* WHAT NEEDS TO BE DONE: Recast the lines from the start of the items through the line containing "5: (1003, 402)" as a Markdown table with the columns Row and Line. Number each row and leave out blank lines.

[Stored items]
● ● ●

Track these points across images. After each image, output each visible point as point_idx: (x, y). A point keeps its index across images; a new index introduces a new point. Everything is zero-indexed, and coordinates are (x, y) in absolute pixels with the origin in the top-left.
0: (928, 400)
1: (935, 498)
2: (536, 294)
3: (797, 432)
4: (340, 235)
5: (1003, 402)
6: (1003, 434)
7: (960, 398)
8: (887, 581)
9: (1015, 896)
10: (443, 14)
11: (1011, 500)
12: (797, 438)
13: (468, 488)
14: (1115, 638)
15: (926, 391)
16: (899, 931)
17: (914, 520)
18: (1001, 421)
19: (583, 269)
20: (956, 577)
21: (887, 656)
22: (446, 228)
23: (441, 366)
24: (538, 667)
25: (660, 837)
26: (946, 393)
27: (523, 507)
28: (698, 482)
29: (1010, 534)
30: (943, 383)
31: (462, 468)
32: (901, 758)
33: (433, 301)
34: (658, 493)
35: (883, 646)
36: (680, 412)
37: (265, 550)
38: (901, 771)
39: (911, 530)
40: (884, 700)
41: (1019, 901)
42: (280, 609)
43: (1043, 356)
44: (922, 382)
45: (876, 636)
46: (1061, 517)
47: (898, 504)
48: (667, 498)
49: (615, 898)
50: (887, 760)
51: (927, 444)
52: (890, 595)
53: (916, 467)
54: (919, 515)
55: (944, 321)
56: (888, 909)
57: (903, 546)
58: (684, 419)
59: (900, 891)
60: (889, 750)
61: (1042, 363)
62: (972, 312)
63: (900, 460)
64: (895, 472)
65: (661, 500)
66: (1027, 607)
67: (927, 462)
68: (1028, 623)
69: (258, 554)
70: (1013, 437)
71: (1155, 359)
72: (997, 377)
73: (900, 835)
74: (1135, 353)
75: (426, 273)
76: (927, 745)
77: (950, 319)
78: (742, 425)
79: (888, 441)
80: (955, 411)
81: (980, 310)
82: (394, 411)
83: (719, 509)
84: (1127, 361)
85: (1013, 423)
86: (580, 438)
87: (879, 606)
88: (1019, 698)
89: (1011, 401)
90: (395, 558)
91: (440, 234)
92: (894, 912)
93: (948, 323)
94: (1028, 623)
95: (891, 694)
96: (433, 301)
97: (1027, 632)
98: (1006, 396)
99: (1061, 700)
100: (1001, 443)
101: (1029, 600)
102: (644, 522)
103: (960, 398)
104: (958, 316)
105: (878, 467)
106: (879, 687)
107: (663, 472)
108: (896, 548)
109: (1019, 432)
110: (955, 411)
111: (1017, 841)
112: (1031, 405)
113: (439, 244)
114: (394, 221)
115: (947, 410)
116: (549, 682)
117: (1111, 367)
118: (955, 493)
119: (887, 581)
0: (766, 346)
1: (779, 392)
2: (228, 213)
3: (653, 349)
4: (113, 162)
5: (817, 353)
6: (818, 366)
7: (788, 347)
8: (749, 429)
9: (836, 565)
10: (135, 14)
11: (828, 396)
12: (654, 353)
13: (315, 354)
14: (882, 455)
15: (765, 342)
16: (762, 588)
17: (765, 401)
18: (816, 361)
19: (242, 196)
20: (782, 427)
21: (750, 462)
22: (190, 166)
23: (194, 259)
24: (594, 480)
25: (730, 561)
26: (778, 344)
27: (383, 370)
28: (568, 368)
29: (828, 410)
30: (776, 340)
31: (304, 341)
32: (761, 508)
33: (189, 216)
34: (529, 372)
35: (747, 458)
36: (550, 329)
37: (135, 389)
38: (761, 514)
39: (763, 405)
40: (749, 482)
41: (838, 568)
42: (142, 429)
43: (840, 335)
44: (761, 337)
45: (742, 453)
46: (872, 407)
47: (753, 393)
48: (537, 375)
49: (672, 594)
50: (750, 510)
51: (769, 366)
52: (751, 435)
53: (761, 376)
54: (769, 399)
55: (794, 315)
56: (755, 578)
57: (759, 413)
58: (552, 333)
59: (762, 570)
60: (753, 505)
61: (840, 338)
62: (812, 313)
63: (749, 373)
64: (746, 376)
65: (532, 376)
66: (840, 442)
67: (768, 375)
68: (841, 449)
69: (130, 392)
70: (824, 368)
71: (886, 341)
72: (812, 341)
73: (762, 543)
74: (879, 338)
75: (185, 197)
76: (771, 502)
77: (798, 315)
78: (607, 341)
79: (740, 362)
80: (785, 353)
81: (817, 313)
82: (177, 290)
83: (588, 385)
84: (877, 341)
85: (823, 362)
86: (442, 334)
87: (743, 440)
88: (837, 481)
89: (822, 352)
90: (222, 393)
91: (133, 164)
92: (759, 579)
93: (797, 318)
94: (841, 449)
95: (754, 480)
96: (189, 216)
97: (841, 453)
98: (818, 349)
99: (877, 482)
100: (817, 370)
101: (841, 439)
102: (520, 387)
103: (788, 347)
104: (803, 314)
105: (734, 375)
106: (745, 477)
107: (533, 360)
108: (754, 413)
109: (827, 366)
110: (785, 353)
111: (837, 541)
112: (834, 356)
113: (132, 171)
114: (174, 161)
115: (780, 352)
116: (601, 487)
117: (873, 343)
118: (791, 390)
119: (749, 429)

● ● ●

* FULL SOLUTION:
| Row | Line |
|---|---|
| 1 | Track these points across images. After each image, output each visible point as point_idx: (x, y). A point keeps its index across images; a new index introduces a new point. Everything is zero-indexed, and coordinates are (x, y) in absolute pixels with the origin in the top-left. |
| 2 | 0: (928, 400) |
| 3 | 1: (935, 498) |
| 4 | 2: (536, 294) |
| 5 | 3: (797, 432) |
| 6 | 4: (340, 235) |
| 7 | 5: (1003, 402) |